Using the material that follows, identify and copy each line with the string "pixel".

·····

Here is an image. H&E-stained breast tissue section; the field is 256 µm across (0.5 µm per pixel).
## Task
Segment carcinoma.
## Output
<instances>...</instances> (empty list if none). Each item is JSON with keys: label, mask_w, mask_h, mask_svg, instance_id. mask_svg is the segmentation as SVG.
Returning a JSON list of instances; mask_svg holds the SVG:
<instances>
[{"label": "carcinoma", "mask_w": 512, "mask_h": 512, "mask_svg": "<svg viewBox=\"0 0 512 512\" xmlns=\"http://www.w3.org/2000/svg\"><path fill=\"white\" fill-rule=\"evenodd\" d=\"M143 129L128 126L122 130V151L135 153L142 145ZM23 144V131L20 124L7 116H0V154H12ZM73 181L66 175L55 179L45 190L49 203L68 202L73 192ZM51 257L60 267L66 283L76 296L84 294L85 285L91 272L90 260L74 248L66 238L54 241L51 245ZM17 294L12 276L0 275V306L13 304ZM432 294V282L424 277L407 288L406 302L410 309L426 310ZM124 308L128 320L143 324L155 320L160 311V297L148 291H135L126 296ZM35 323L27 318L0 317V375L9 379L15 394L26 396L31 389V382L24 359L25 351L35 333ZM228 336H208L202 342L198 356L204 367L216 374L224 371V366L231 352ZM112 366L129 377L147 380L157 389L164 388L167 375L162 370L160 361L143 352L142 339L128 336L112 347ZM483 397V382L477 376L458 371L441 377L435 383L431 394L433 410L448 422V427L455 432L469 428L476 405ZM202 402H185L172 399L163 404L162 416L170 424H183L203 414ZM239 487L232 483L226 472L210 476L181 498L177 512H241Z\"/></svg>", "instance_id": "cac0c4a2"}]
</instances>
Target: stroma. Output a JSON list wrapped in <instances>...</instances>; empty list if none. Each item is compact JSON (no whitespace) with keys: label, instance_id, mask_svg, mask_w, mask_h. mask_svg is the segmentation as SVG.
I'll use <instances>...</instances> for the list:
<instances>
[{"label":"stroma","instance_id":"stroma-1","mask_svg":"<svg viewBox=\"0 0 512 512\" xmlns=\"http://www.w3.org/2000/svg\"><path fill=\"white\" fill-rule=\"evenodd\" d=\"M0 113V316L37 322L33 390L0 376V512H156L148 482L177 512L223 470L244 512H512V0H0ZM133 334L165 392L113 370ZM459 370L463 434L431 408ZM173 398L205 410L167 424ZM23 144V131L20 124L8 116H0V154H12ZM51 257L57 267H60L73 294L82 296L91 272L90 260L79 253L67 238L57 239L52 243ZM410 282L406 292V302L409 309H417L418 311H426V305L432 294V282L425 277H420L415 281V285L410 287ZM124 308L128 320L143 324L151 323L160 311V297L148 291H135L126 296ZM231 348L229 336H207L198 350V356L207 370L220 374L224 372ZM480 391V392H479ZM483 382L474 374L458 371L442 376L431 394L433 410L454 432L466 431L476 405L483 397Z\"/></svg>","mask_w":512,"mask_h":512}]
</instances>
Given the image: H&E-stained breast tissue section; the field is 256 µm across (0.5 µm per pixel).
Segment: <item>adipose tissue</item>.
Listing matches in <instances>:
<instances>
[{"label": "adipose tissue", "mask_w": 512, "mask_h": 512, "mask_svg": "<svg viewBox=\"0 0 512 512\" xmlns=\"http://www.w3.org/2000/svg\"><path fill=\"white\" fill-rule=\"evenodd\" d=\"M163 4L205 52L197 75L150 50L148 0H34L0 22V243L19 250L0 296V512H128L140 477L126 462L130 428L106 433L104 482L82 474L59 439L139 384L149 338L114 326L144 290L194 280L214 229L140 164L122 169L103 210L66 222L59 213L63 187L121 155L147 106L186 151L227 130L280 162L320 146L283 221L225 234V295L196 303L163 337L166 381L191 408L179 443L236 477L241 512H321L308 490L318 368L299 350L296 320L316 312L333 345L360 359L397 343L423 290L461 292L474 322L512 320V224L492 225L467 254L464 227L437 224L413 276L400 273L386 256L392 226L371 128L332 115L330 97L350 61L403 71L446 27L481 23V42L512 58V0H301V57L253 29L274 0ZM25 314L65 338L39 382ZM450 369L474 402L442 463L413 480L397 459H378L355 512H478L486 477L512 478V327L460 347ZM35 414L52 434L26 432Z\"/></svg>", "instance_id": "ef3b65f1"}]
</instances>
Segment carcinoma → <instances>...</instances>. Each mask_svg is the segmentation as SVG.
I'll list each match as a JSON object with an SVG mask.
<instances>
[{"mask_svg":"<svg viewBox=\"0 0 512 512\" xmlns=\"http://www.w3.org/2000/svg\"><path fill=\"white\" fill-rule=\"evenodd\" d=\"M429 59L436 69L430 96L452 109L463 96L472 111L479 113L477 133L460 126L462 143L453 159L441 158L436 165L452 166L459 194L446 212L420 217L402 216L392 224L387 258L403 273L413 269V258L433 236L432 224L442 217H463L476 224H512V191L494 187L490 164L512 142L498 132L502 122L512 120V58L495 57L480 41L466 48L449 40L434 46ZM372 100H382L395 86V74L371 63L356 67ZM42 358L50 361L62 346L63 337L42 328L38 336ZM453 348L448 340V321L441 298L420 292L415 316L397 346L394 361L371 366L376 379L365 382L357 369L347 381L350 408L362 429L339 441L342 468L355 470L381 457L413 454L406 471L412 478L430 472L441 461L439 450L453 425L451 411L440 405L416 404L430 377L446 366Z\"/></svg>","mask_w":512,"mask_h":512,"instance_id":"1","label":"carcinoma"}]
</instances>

·····

Output for this exercise:
Here is an image. H&E-stained breast tissue section; the field is 256 µm across (0.5 µm per pixel).
Given the image: H&E-stained breast tissue section; the field is 256 µm across (0.5 µm per pixel).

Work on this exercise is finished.